* Work order
Your output should be the lines from the start of the data through the line containing "RGB pin GND: 3V3 -> GND", exactly and nothing more.

* Dataset extract

━━━━━━━━━━

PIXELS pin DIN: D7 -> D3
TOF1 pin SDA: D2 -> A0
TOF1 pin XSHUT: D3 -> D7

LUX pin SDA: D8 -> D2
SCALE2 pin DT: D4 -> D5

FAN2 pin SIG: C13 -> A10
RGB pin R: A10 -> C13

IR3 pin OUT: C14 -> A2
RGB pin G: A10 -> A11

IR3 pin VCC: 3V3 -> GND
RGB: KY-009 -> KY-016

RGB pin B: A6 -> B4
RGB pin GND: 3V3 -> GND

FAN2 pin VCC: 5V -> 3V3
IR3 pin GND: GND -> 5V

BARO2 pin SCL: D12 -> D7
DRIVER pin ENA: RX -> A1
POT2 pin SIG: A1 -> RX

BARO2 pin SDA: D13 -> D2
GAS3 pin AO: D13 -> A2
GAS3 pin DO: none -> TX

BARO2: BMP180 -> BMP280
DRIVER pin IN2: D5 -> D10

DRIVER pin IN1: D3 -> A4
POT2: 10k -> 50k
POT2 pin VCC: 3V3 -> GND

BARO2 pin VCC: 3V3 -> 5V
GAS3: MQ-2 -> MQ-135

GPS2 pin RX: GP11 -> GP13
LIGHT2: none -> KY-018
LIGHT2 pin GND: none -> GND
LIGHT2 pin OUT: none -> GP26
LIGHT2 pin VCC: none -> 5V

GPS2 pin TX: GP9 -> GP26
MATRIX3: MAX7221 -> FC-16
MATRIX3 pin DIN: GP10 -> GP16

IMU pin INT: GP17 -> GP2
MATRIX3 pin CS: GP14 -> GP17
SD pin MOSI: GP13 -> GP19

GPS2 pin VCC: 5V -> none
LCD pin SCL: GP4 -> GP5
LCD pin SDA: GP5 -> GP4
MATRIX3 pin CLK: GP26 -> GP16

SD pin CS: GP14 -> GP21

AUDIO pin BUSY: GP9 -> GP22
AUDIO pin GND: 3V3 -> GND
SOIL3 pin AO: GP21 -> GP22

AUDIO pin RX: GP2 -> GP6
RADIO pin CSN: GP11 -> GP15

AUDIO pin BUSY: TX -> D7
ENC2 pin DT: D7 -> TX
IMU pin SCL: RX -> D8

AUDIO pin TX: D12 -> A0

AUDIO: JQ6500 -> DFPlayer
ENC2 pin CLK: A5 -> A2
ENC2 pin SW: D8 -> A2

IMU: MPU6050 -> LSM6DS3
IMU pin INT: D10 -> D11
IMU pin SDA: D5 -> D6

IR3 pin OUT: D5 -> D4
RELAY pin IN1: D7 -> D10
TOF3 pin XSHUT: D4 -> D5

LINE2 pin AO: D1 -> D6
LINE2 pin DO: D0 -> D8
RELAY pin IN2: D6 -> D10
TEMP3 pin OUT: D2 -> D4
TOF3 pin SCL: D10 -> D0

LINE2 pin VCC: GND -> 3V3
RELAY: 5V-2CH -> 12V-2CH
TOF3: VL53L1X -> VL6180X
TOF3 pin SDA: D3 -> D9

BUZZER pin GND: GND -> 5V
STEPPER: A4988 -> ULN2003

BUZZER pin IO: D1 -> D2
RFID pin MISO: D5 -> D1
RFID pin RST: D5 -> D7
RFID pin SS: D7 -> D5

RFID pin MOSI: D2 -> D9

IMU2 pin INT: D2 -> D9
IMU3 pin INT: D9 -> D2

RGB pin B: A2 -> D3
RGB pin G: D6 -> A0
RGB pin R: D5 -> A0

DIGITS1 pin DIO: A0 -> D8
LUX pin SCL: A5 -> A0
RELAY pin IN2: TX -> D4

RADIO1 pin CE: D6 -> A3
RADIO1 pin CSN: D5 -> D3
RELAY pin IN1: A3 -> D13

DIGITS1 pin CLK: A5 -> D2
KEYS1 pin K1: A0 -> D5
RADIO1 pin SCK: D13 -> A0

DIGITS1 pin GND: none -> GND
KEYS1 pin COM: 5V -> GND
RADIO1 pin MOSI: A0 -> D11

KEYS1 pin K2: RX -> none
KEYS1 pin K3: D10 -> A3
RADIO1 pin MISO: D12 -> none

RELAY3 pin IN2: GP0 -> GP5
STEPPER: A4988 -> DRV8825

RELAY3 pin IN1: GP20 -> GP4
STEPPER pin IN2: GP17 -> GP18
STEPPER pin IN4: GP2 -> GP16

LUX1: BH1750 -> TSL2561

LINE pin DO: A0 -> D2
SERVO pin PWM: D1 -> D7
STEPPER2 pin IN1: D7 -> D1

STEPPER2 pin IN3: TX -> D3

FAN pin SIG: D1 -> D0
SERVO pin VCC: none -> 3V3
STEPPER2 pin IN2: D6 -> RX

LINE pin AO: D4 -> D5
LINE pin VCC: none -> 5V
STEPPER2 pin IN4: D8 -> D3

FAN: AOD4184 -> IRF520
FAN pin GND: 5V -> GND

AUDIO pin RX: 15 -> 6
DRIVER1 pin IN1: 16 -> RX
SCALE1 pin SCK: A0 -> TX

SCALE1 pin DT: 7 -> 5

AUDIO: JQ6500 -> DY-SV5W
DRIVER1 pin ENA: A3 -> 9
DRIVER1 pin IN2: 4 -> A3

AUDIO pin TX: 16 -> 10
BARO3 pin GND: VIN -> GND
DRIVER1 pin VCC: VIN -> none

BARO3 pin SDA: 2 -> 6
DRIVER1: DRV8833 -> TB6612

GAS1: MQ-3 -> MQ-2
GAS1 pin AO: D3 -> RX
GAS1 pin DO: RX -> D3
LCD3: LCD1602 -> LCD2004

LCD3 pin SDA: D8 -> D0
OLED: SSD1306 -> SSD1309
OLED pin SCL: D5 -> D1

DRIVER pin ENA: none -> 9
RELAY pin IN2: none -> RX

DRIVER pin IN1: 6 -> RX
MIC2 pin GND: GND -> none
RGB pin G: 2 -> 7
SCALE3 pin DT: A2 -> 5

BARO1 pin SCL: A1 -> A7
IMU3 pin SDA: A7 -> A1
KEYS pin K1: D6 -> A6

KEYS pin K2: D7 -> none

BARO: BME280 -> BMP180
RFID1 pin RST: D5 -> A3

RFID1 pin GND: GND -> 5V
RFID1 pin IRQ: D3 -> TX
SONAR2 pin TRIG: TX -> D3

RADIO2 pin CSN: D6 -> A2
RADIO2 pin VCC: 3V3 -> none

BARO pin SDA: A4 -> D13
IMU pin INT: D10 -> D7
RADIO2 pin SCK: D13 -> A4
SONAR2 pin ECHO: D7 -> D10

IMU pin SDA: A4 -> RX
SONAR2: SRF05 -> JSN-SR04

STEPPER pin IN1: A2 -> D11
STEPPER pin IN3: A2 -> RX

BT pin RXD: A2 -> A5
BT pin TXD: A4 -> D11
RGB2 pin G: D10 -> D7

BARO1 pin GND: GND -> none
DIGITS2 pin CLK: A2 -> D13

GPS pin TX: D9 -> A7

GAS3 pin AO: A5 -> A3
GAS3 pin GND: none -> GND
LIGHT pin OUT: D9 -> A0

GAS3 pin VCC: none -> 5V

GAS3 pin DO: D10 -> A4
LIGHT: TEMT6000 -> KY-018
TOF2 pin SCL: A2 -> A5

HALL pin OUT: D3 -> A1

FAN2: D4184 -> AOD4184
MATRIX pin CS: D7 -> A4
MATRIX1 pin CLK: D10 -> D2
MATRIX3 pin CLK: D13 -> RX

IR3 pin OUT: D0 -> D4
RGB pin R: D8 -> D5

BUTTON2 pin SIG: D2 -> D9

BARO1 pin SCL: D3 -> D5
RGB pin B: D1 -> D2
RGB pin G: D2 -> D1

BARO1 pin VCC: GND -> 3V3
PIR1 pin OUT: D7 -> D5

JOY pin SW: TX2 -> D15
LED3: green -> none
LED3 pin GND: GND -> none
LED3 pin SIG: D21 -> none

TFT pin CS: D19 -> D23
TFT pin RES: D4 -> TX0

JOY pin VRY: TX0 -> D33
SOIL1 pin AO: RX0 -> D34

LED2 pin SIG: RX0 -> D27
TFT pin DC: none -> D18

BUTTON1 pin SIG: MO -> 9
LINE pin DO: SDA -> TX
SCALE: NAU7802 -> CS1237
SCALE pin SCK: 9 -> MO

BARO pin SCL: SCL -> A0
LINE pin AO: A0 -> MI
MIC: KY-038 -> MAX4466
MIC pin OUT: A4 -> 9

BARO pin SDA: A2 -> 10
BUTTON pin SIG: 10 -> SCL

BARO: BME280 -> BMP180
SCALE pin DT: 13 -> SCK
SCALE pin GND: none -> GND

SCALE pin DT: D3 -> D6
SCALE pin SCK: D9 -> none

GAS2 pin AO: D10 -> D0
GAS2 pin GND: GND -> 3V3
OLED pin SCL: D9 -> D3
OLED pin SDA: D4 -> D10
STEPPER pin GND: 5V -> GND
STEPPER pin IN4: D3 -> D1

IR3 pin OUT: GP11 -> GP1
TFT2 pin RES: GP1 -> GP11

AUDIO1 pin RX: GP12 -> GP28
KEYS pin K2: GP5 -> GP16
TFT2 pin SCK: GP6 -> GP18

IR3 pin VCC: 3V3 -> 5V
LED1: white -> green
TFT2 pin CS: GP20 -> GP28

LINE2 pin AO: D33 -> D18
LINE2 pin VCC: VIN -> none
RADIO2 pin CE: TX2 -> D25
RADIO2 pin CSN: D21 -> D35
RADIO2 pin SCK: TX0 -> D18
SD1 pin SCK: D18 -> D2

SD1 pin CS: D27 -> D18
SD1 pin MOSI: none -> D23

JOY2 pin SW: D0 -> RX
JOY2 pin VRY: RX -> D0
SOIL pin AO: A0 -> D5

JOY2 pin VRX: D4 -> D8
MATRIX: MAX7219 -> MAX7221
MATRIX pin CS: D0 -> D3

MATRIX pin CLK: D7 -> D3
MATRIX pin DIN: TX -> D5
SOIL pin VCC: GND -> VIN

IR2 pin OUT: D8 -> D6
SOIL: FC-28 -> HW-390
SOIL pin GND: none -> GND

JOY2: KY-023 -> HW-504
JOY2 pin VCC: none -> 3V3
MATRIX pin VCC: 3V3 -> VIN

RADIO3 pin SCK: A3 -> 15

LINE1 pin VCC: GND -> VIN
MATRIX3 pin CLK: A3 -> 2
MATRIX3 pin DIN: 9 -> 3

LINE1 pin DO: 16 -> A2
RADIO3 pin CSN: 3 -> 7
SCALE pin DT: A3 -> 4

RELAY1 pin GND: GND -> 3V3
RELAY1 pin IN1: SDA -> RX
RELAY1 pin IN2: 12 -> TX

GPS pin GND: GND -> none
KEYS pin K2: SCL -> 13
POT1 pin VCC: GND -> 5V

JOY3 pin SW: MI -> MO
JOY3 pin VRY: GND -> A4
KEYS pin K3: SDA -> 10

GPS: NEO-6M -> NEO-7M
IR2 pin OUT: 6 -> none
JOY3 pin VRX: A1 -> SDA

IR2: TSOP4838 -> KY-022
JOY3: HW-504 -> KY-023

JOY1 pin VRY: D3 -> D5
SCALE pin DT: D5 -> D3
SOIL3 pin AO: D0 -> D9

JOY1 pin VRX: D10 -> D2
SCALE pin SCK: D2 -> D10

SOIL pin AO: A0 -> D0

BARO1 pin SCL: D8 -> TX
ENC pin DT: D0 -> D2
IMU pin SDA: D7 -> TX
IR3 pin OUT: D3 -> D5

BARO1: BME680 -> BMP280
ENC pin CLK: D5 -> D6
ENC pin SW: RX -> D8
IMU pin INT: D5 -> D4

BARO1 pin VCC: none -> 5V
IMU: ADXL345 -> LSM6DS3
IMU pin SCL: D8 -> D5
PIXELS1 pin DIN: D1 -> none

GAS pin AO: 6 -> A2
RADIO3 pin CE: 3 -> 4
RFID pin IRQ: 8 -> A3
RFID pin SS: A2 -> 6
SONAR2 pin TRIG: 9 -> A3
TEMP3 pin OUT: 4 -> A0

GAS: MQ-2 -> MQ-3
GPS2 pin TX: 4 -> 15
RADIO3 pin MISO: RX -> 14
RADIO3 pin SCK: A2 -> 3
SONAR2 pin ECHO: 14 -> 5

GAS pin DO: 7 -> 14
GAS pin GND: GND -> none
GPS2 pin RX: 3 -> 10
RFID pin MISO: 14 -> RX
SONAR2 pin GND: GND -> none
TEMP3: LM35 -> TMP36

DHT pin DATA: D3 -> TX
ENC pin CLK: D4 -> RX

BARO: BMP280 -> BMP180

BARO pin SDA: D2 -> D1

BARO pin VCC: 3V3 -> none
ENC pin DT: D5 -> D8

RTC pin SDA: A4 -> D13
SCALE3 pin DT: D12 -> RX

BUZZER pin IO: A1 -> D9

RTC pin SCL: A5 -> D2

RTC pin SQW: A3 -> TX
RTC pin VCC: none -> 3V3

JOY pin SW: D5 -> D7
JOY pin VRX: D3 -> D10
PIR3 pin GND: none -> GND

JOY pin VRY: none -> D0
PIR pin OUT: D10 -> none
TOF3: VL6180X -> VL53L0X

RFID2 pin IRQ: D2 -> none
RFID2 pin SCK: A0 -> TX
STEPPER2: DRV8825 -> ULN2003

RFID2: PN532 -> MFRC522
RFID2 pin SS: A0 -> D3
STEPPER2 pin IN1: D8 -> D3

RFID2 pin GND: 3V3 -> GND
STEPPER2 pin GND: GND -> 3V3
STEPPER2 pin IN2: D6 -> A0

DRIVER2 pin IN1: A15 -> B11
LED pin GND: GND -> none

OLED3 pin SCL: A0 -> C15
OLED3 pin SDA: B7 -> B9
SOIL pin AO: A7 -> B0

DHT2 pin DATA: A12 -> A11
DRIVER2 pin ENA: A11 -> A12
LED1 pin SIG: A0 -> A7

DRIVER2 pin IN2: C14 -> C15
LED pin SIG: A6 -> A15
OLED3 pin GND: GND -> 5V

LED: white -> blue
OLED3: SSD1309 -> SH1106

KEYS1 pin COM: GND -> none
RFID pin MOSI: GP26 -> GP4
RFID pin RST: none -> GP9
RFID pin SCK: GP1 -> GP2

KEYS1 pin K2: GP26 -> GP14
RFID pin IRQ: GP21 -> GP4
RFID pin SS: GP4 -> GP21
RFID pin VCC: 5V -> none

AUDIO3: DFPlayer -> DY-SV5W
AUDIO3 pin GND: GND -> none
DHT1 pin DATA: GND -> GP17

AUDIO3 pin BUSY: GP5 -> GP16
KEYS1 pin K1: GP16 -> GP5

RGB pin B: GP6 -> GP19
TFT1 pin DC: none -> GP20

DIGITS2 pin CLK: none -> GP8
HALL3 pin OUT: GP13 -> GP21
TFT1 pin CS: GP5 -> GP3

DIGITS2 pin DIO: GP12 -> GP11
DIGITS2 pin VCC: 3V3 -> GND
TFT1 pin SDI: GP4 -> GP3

━━━━━━━━━━

* Problem solution
PIXELS pin DIN: D7 -> D3
TOF1 pin SDA: D2 -> A0
TOF1 pin XSHUT: D3 -> D7

LUX pin SDA: D8 -> D2
SCALE2 pin DT: D4 -> D5

FAN2 pin SIG: C13 -> A10
RGB pin R: A10 -> C13

IR3 pin OUT: C14 -> A2
RGB pin G: A10 -> A11

IR3 pin VCC: 3V3 -> GND
RGB: KY-009 -> KY-016

RGB pin B: A6 -> B4
RGB pin GND: 3V3 -> GND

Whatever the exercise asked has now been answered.